Transcribe the data that follows in full. Leave out the pictures.
━━━━━━━━━━━━━━━━
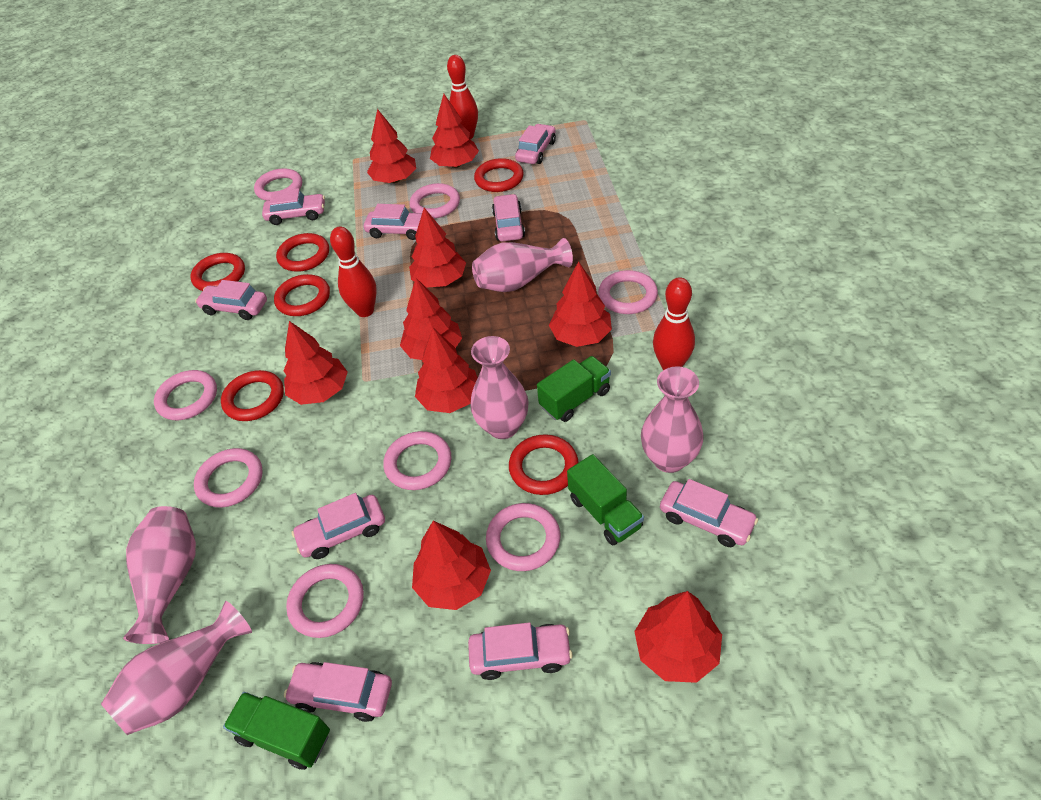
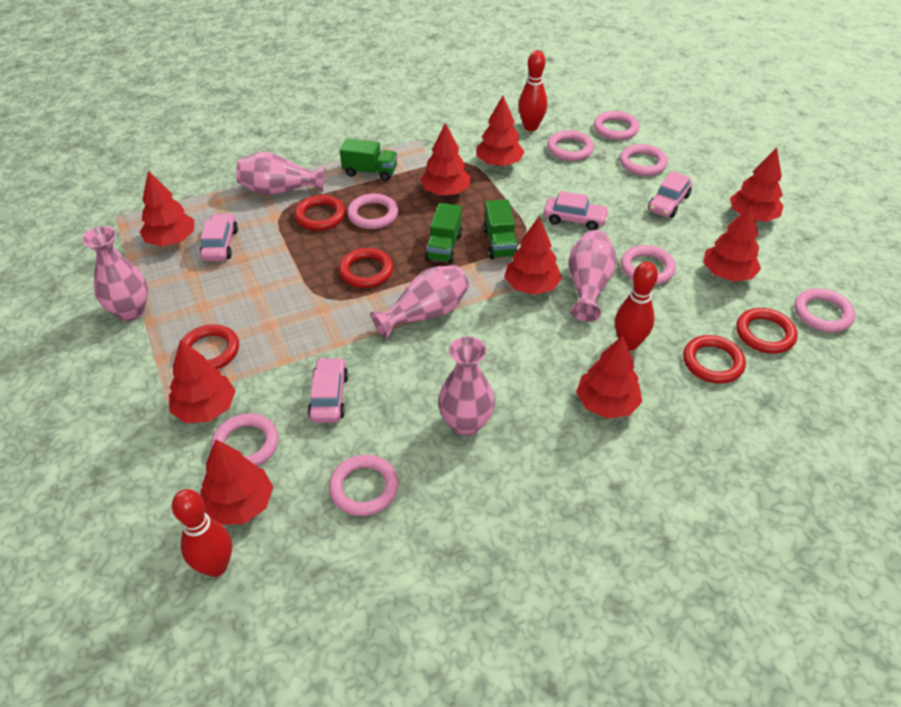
pink car: 9 -> 4
red ring: 6 -> 5

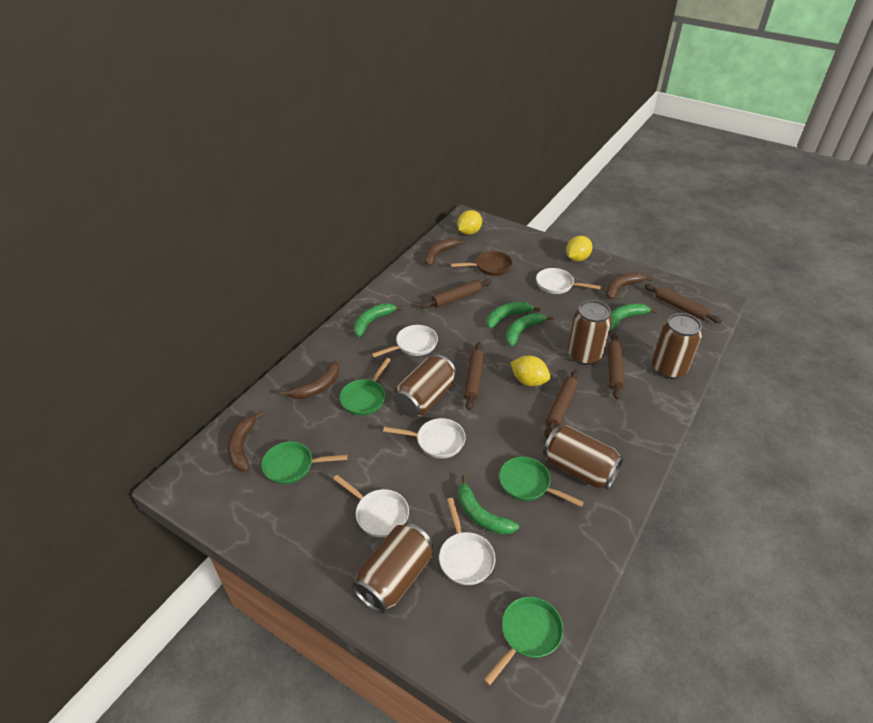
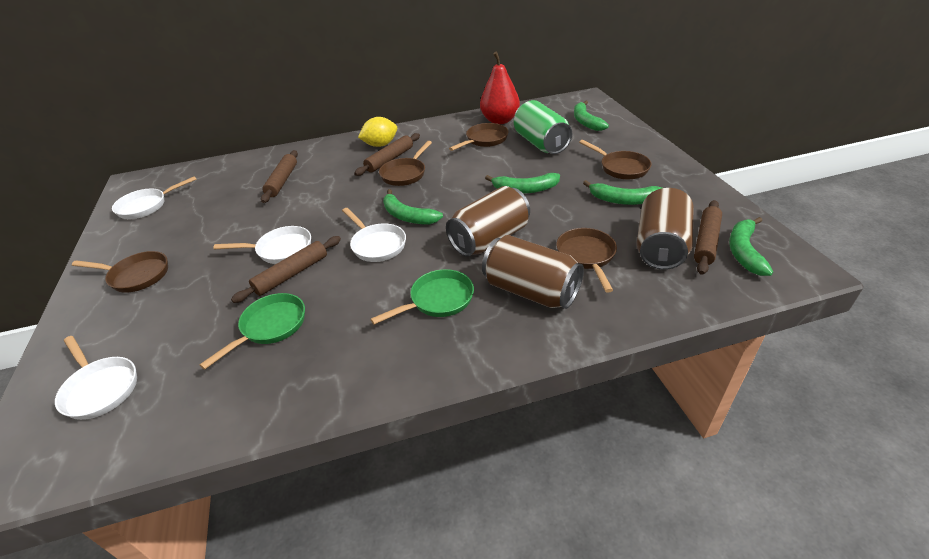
brown banana: 4 -> 0
brown can: 5 -> 3
brown pan: 1 -> 5
brown rolling pin: 5 -> 4
green can: 0 -> 1
green pan: 4 -> 2
red pear: 0 -> 1
white pan: 5 -> 4
yellow lemon: 3 -> 1

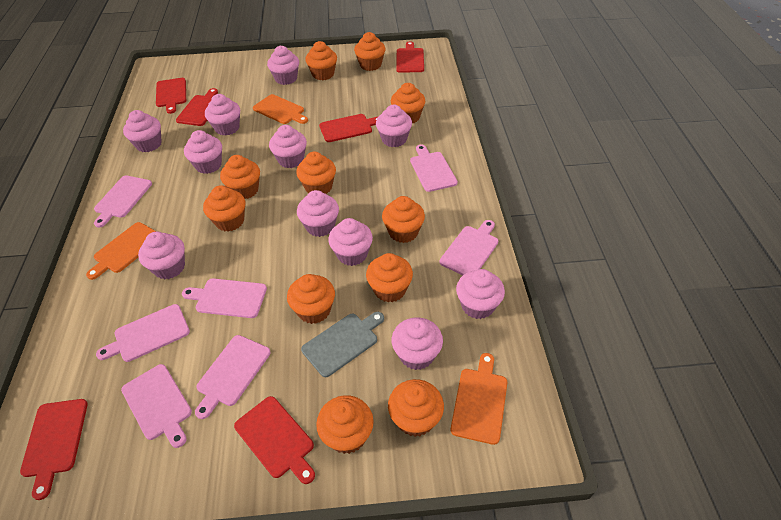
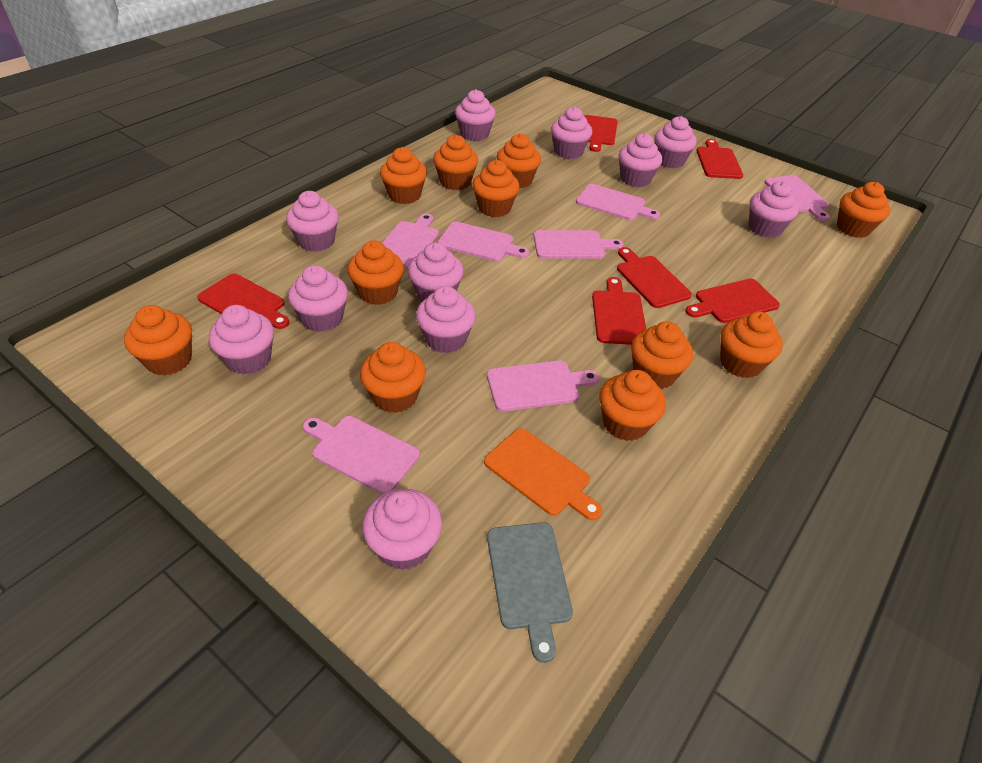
orange cutting board: 3 -> 1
━━━━━━━━━━━━━━━━
> Problem solution:
pink car: 9 -> 4
red ring: 6 -> 5

brown banana: 4 -> 0
brown can: 5 -> 3
brown pan: 1 -> 5
brown rolling pin: 5 -> 4
green can: 0 -> 1
green pan: 4 -> 2
red pear: 0 -> 1
white pan: 5 -> 4
yellow lemon: 3 -> 1

orange cutting board: 3 -> 1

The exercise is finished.